Records to use>
########################################
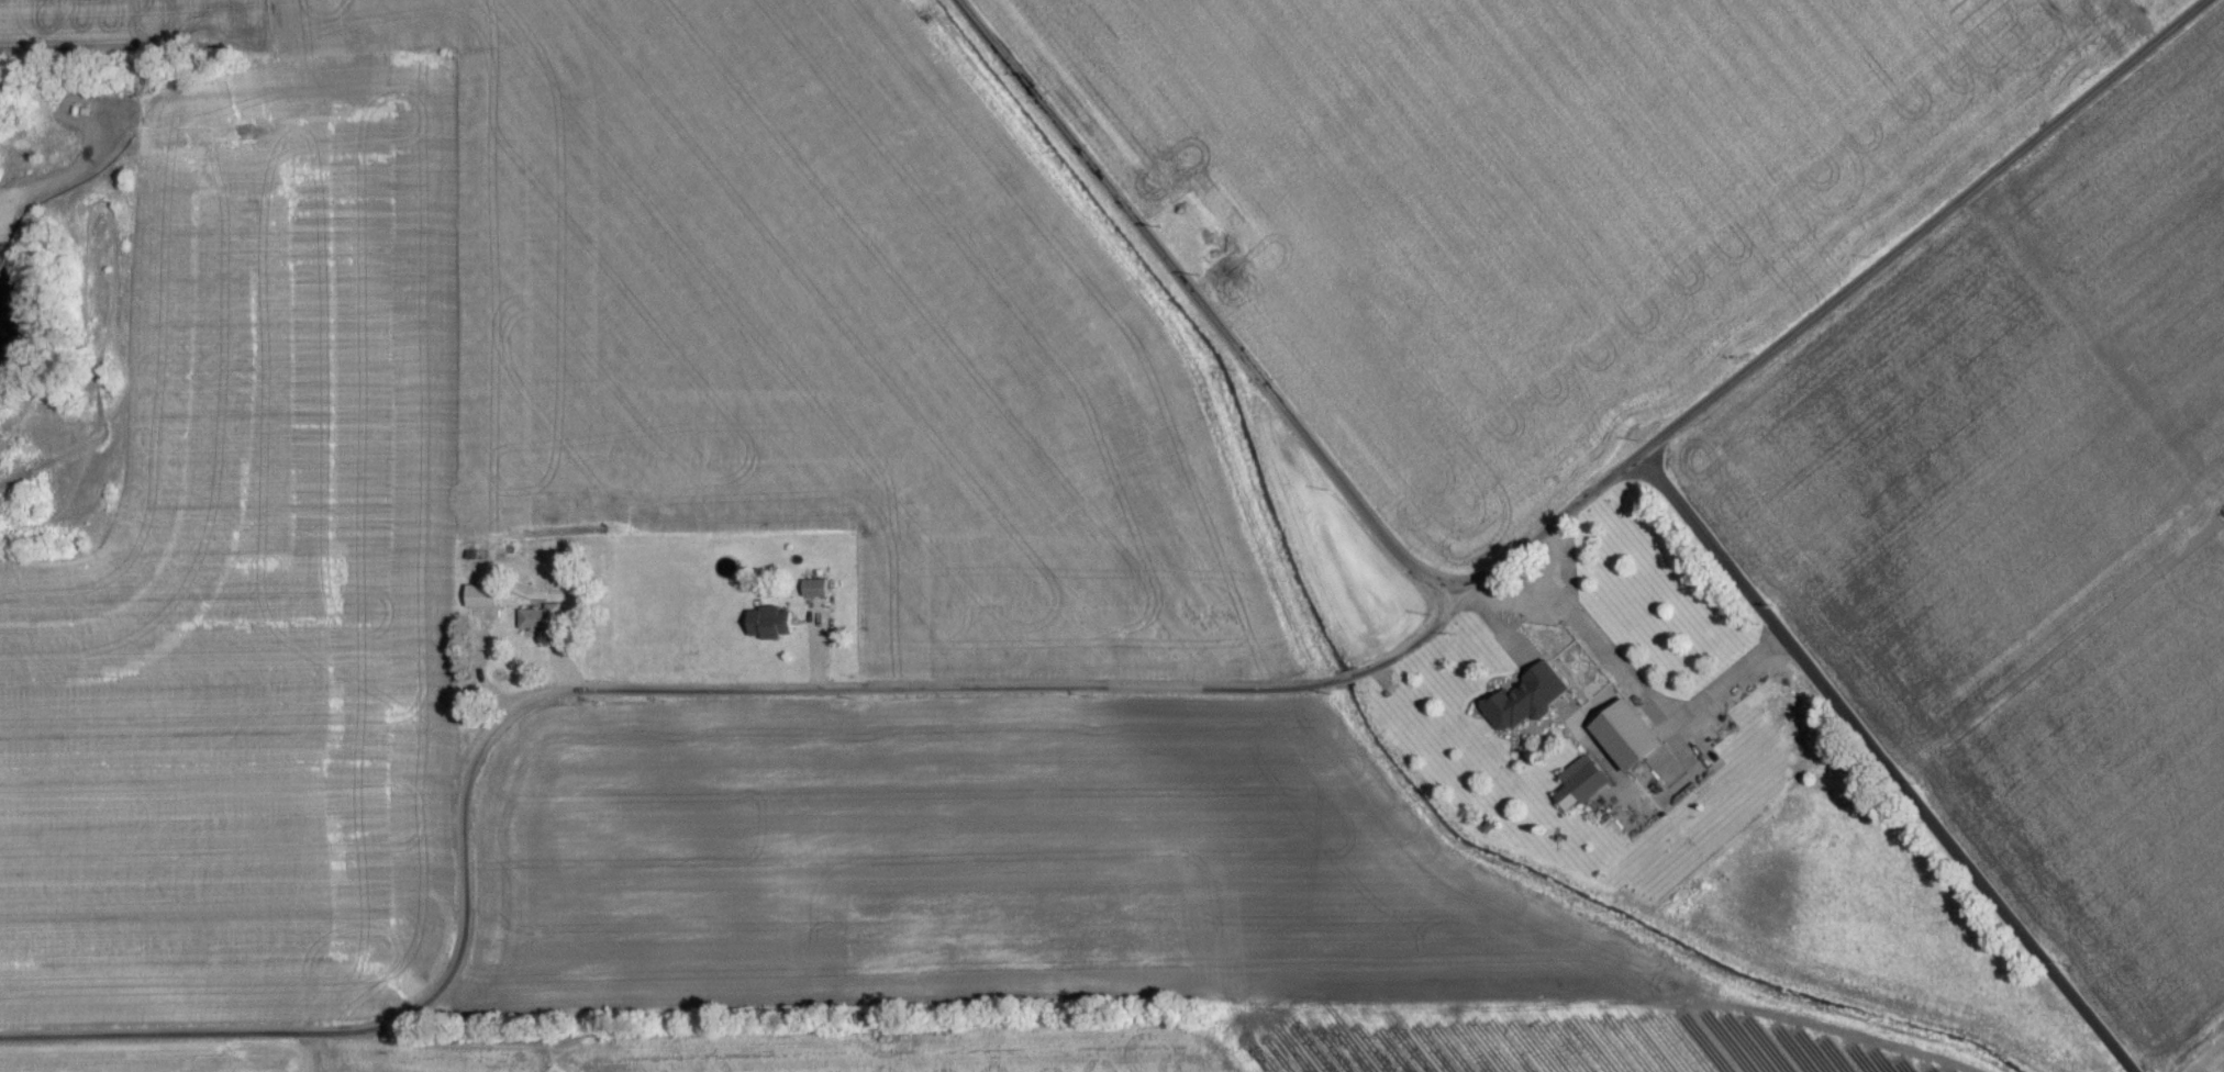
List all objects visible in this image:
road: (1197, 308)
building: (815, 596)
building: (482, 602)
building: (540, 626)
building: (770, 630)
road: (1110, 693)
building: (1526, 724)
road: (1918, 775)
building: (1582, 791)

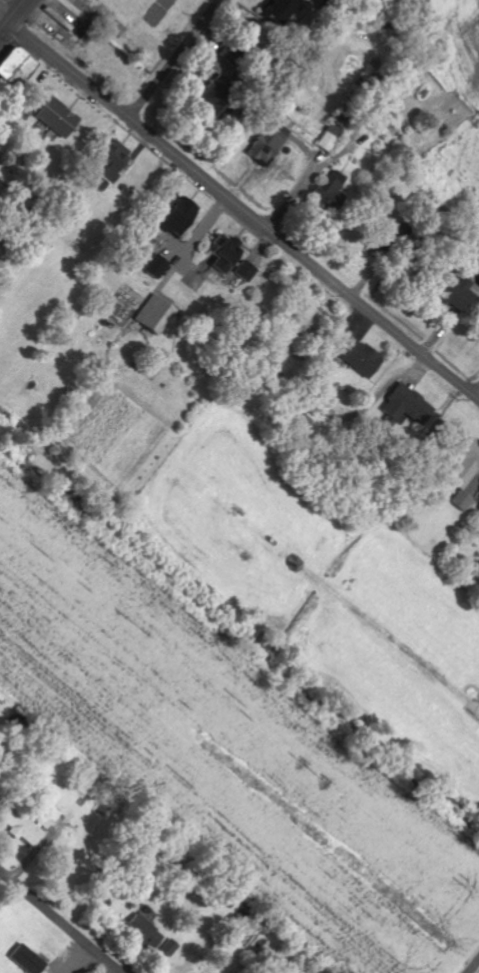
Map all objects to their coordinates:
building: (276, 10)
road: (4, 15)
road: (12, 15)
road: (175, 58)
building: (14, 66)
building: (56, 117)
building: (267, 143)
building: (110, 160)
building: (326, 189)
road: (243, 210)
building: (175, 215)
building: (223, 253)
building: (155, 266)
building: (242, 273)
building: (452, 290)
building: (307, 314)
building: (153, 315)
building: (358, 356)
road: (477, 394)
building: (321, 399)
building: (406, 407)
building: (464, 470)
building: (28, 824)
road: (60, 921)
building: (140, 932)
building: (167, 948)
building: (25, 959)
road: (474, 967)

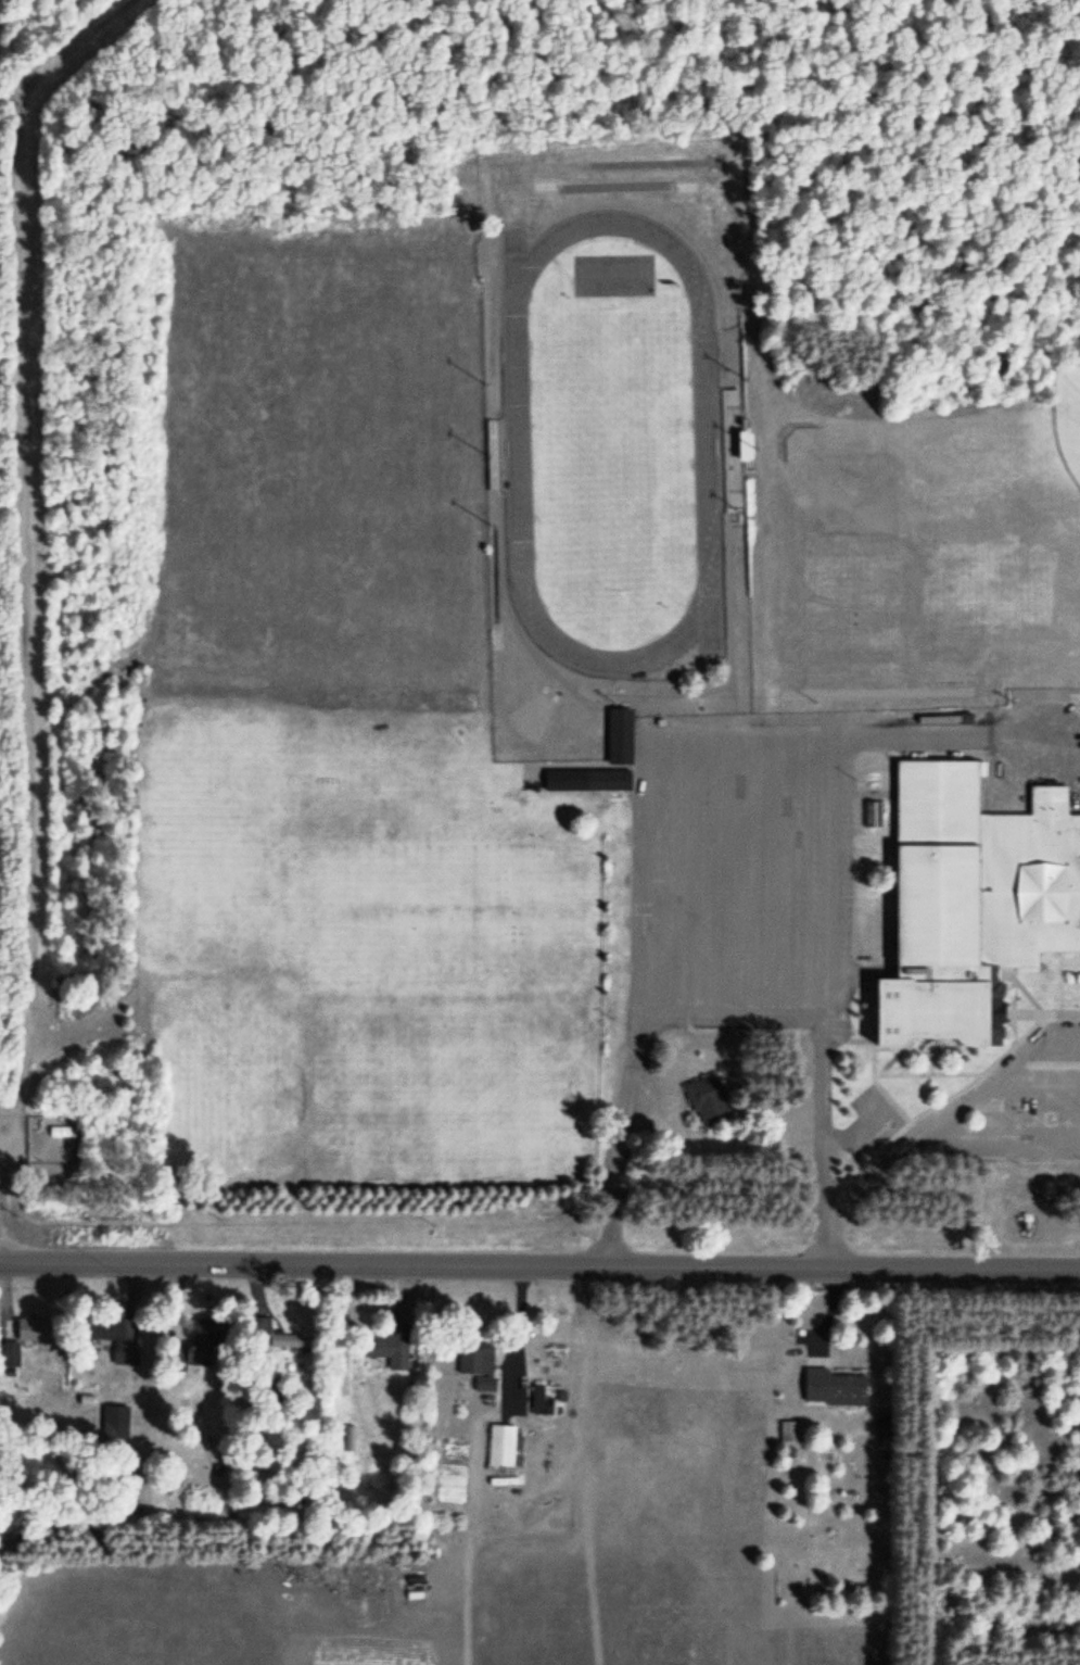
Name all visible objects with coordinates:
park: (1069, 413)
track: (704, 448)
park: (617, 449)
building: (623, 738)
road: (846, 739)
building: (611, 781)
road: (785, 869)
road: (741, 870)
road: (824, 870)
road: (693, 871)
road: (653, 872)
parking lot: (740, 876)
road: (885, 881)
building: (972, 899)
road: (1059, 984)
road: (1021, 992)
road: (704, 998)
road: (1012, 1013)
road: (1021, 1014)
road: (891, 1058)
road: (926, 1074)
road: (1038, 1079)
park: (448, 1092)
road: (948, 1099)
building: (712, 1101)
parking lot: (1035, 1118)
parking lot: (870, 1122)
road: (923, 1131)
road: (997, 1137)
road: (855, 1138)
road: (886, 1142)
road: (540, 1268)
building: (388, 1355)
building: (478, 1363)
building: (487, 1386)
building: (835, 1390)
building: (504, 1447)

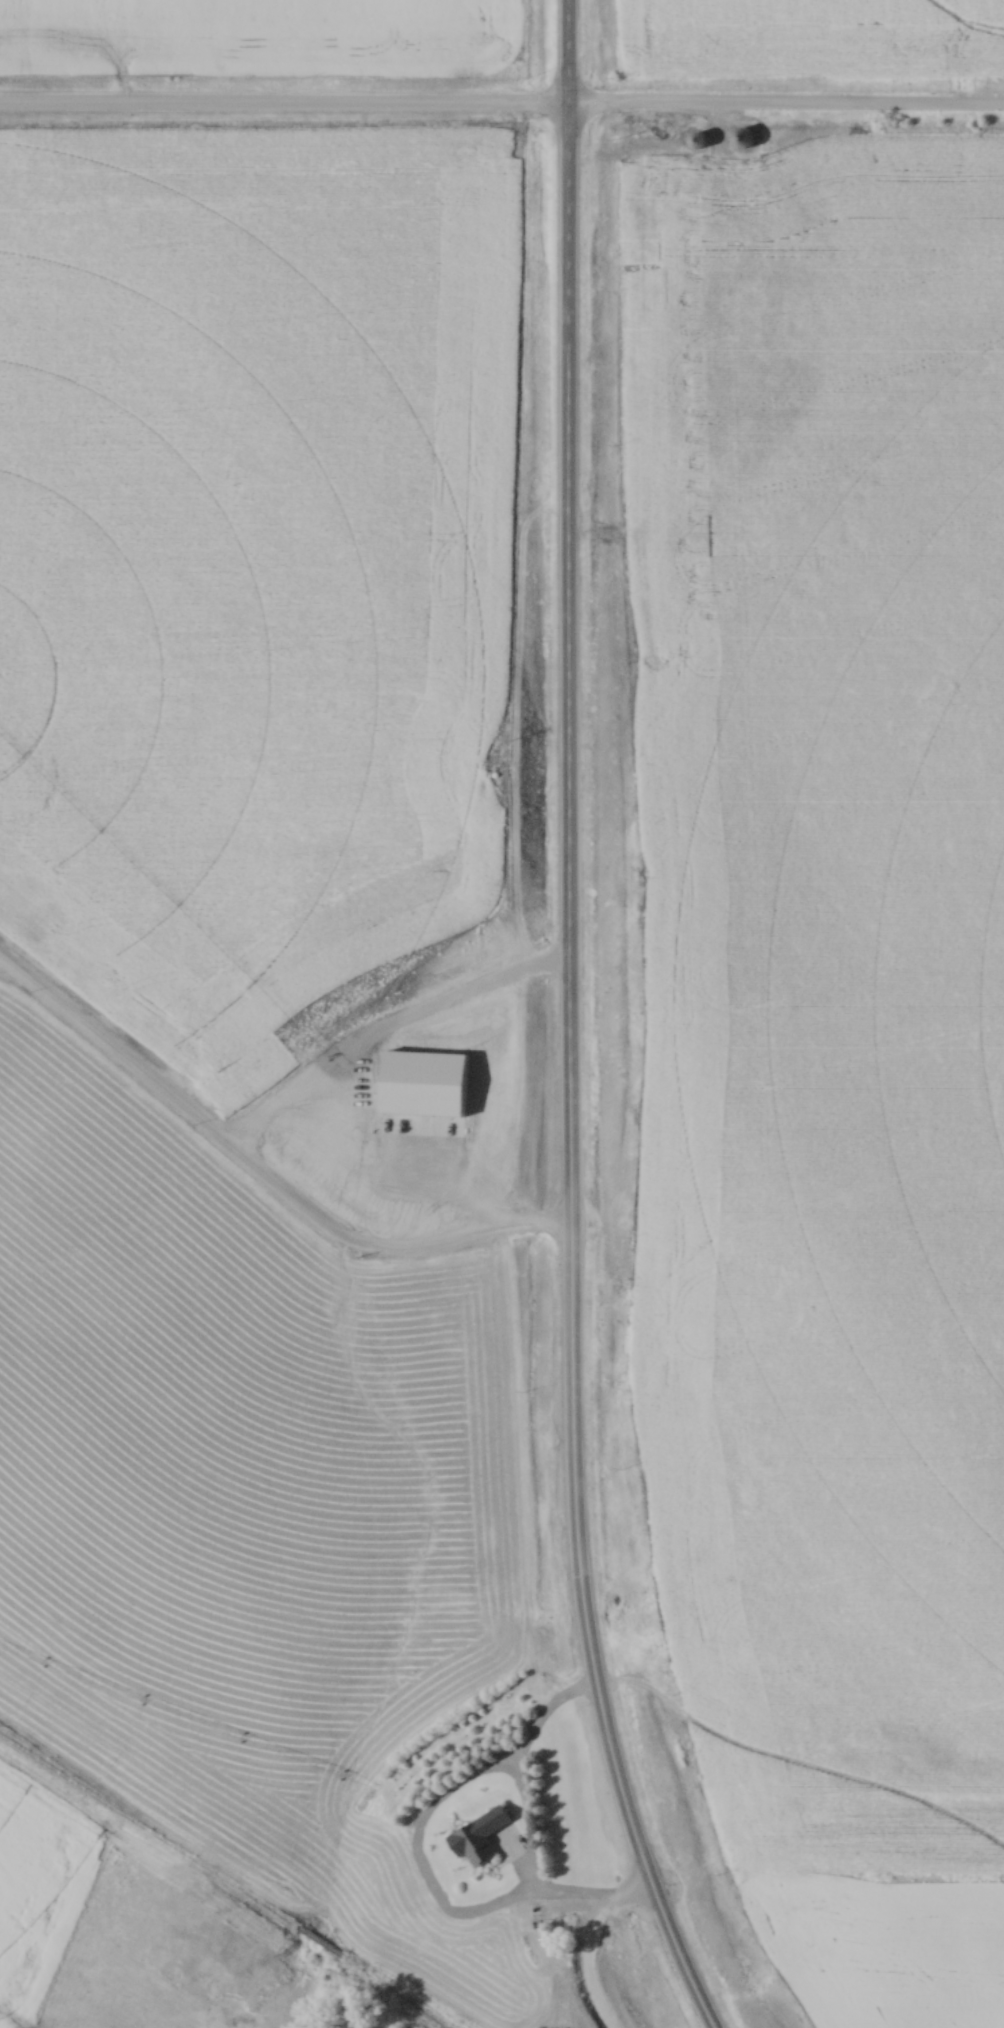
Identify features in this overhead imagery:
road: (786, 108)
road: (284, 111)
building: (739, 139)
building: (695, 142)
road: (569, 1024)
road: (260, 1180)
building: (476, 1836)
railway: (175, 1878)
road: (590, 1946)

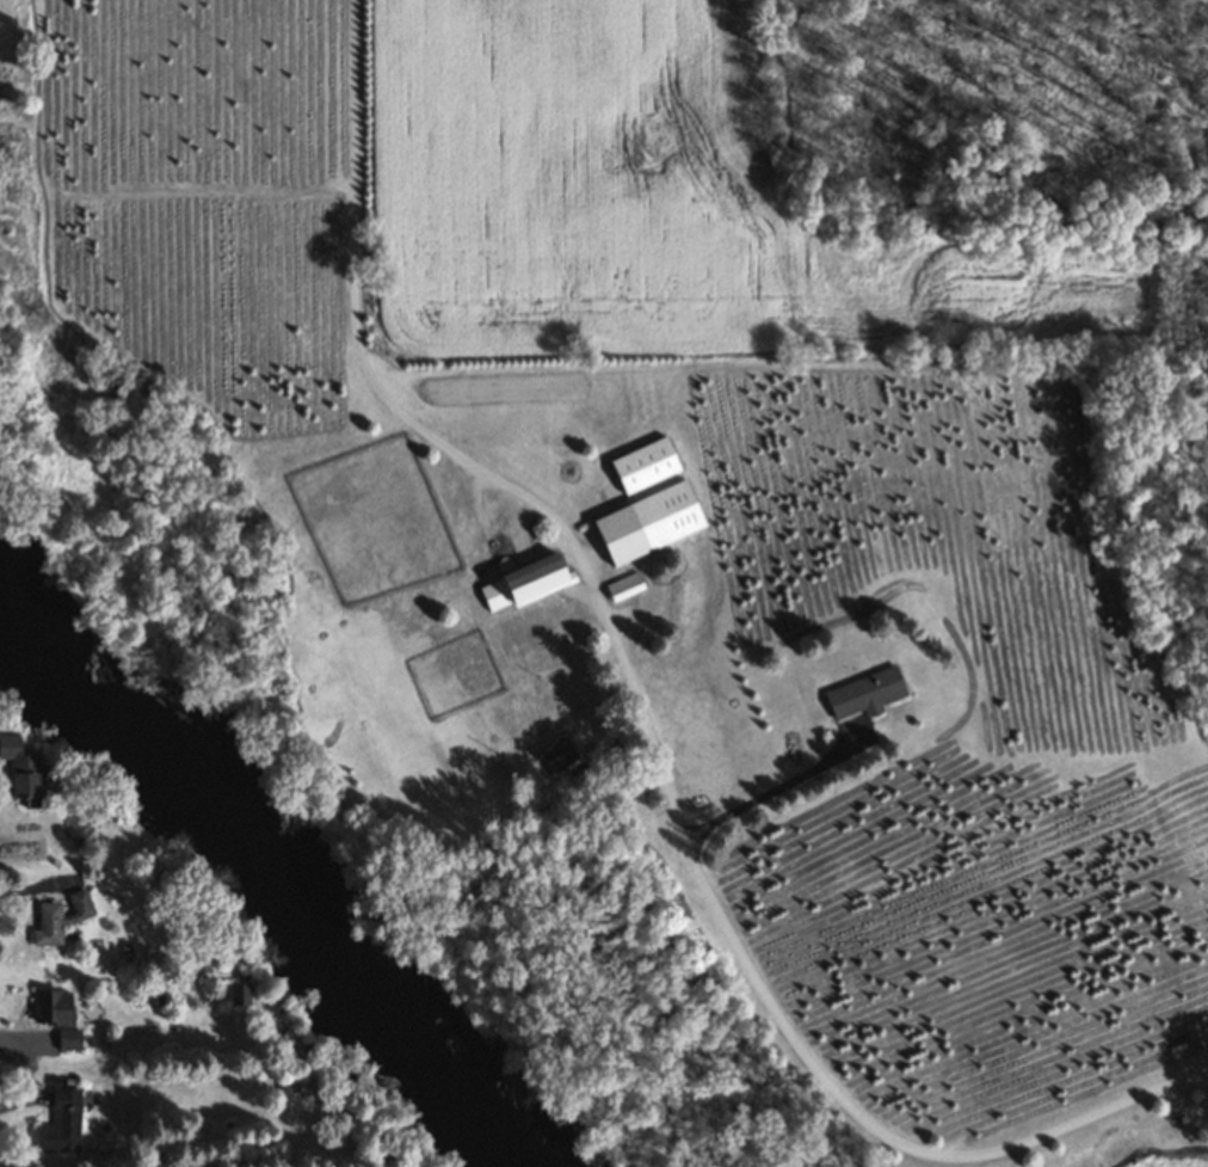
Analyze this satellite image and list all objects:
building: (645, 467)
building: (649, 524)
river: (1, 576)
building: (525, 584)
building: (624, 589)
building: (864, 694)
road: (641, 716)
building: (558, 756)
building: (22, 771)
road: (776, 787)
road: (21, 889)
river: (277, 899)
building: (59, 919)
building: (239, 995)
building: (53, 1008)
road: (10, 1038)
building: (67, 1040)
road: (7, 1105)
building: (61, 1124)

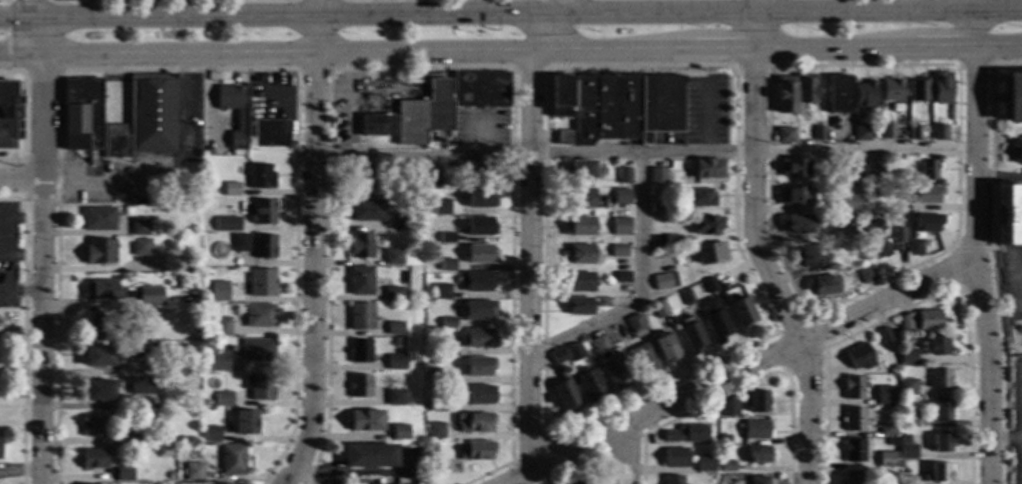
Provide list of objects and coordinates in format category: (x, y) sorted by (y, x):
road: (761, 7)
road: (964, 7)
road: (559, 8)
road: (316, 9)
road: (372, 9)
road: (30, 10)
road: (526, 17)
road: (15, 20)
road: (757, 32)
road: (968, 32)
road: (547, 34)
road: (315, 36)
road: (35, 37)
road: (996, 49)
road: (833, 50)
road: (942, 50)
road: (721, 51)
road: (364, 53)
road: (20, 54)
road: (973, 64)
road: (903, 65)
########################################
Each entry needs to be retyped exactly; the pictures stay out.

List all objects visible in this image:
road: (1197, 308)
building: (815, 596)
building: (482, 602)
building: (540, 626)
building: (770, 630)
road: (1110, 693)
building: (1526, 724)
road: (1918, 775)
building: (1582, 791)

Map all objects to their coordinates:
building: (276, 10)
road: (4, 15)
road: (12, 15)
road: (175, 58)
building: (14, 66)
building: (56, 117)
building: (267, 143)
building: (110, 160)
building: (326, 189)
road: (243, 210)
building: (175, 215)
building: (223, 253)
building: (155, 266)
building: (242, 273)
building: (452, 290)
building: (307, 314)
building: (153, 315)
building: (358, 356)
road: (477, 394)
building: (321, 399)
building: (406, 407)
building: (464, 470)
building: (28, 824)
road: (60, 921)
building: (140, 932)
building: (167, 948)
building: (25, 959)
road: (474, 967)

Name all visible objects with coordinates:
park: (1069, 413)
track: (704, 448)
park: (617, 449)
building: (623, 738)
road: (846, 739)
building: (611, 781)
road: (785, 869)
road: (741, 870)
road: (824, 870)
road: (693, 871)
road: (653, 872)
parking lot: (740, 876)
road: (885, 881)
building: (972, 899)
road: (1059, 984)
road: (1021, 992)
road: (704, 998)
road: (1012, 1013)
road: (1021, 1014)
road: (891, 1058)
road: (926, 1074)
road: (1038, 1079)
park: (448, 1092)
road: (948, 1099)
building: (712, 1101)
parking lot: (1035, 1118)
parking lot: (870, 1122)
road: (923, 1131)
road: (997, 1137)
road: (855, 1138)
road: (886, 1142)
road: (540, 1268)
building: (388, 1355)
building: (478, 1363)
building: (487, 1386)
building: (835, 1390)
building: (504, 1447)

Identify features in this overhead imagery:
road: (786, 108)
road: (284, 111)
building: (739, 139)
building: (695, 142)
road: (569, 1024)
road: (260, 1180)
building: (476, 1836)
railway: (175, 1878)
road: (590, 1946)

Analyze this satellite image and list all objects:
building: (645, 467)
building: (649, 524)
river: (1, 576)
building: (525, 584)
building: (624, 589)
building: (864, 694)
road: (641, 716)
building: (558, 756)
building: (22, 771)
road: (776, 787)
road: (21, 889)
river: (277, 899)
building: (59, 919)
building: (239, 995)
building: (53, 1008)
road: (10, 1038)
building: (67, 1040)
road: (7, 1105)
building: (61, 1124)

Provide list of objects and coordinates in format category: (x, y) sorted by (y, x):
road: (761, 7)
road: (964, 7)
road: (559, 8)
road: (316, 9)
road: (372, 9)
road: (30, 10)
road: (526, 17)
road: (15, 20)
road: (757, 32)
road: (968, 32)
road: (547, 34)
road: (315, 36)
road: (35, 37)
road: (996, 49)
road: (833, 50)
road: (942, 50)
road: (721, 51)
road: (364, 53)
road: (20, 54)
road: (973, 64)
road: (903, 65)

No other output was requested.